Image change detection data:
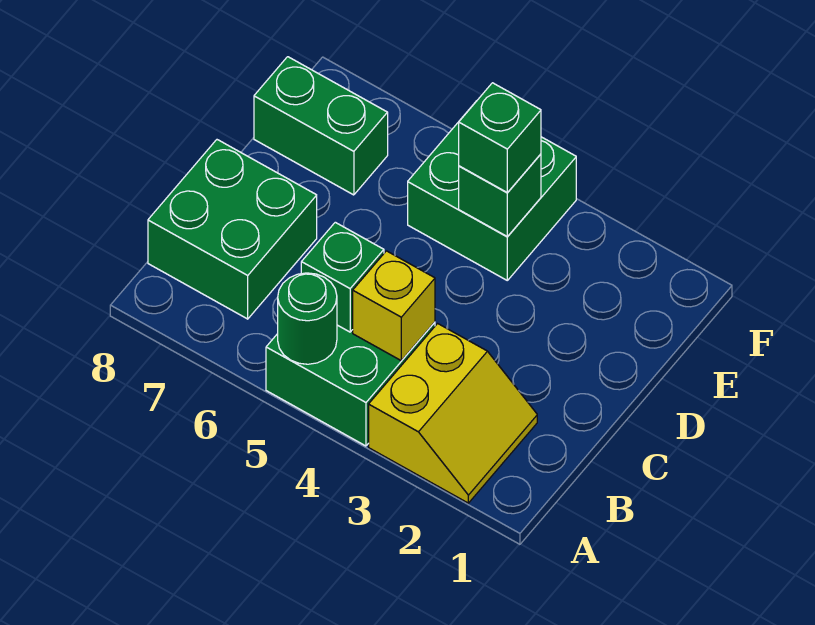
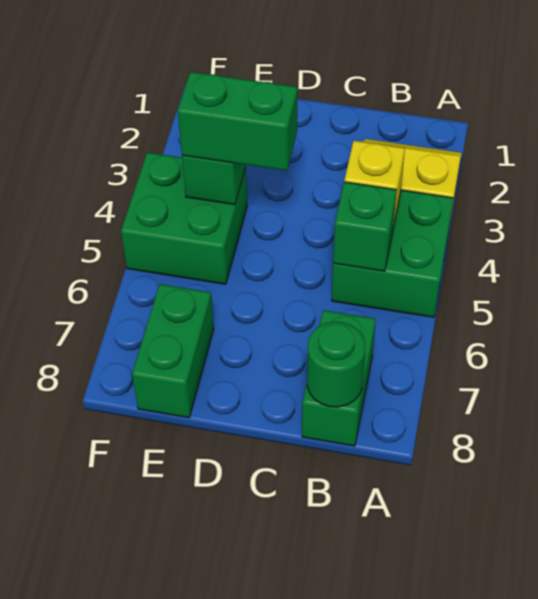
green 1x1 round brick [278,273,337,364] -> green 1x1 round brick moved to [307,322,365,407]
green 2x2 brick [148,140,317,319] -> green 1x2 brick [302,310,376,446]
green 1x1 brick [459,83,541,193] -> green 1x2 brick [178,72,297,171]

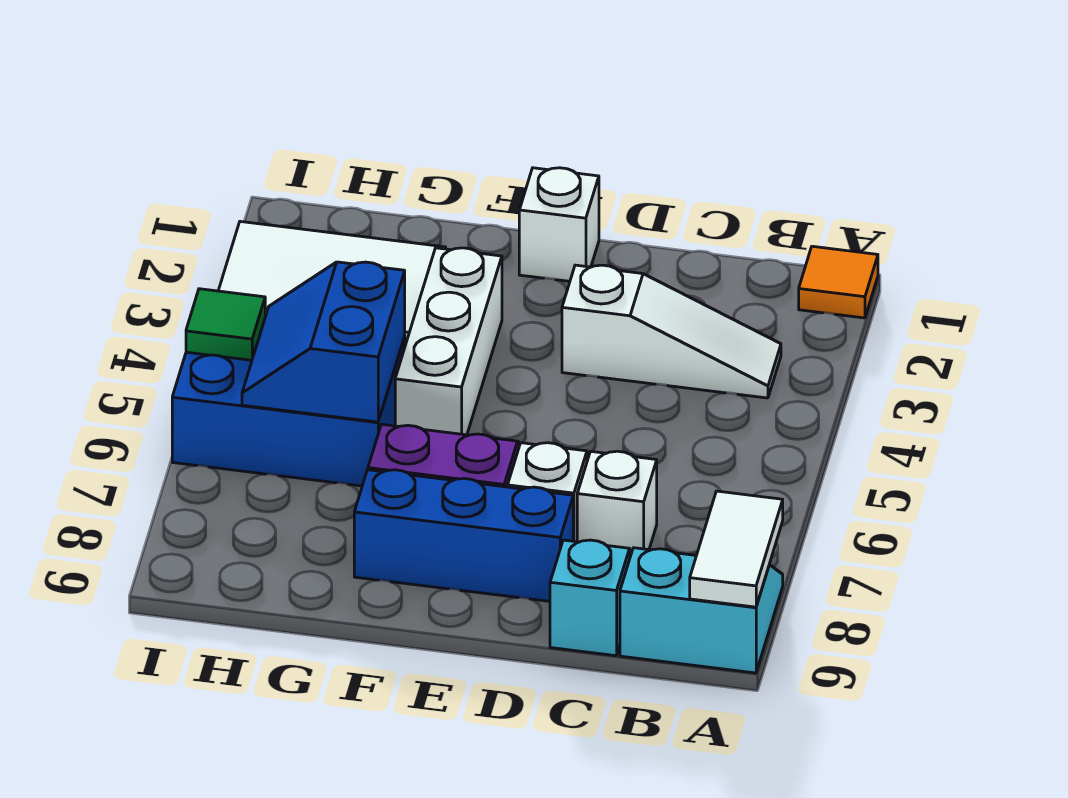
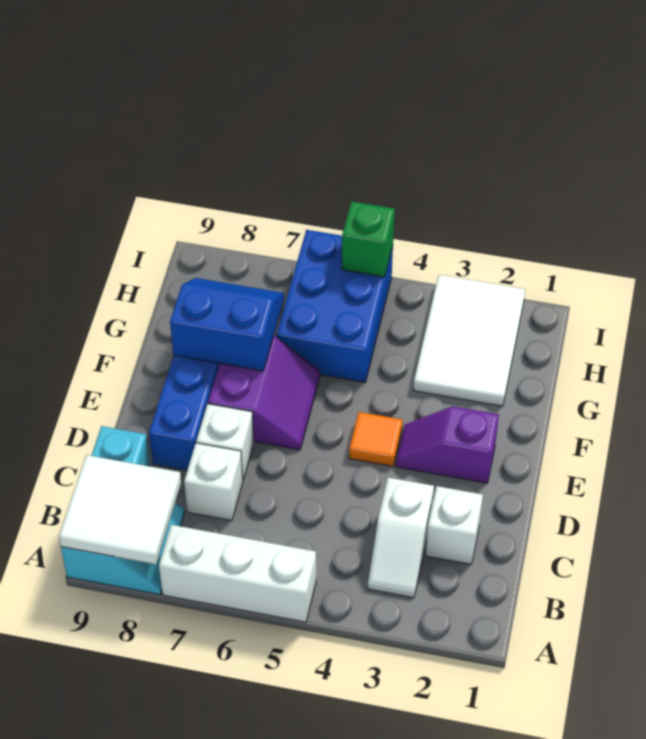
orange 1x1 tile [799,246,878,318] -> orange 1x1 tile moved to [349,412,403,466]
white 1x2 tile [690,491,783,607] -> white 2x2 tile [59,455,181,564]
white 1x3 slope [562,265,781,398] -> white 1x2 slope [368,477,434,598]
white 1x1 brick [519,168,599,281] -> white 1x1 brick moved to [426,486,483,564]
none -> purple 1x2 slope [396,406,499,483]
white 1x3 brick [395,248,502,435] -> white 1x3 brick moved to [159,525,316,622]
blue 2x2 slope [242,262,405,422] -> blue 2x2 slope moved to [170,278,284,371]
green 1x1 tile [186,289,265,360] -> green 1x1 brick [342,202,395,277]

→ **INSTRUCTIONS FOR THE TASK**: Please retype the lines from the one containing "green 1x1 brick [459,83,541,193]" through the last line of the records above, exactly as written, and leave out any pictures.

→ **OUTPUT FOR THIS EXERCISE**:
green 1x1 brick [459,83,541,193] -> green 1x2 brick [178,72,297,171]

orange 1x1 tile [799,246,878,318] -> orange 1x1 tile moved to [349,412,403,466]
white 1x2 tile [690,491,783,607] -> white 2x2 tile [59,455,181,564]
white 1x3 slope [562,265,781,398] -> white 1x2 slope [368,477,434,598]
white 1x1 brick [519,168,599,281] -> white 1x1 brick moved to [426,486,483,564]
none -> purple 1x2 slope [396,406,499,483]
white 1x3 brick [395,248,502,435] -> white 1x3 brick moved to [159,525,316,622]
blue 2x2 slope [242,262,405,422] -> blue 2x2 slope moved to [170,278,284,371]
green 1x1 tile [186,289,265,360] -> green 1x1 brick [342,202,395,277]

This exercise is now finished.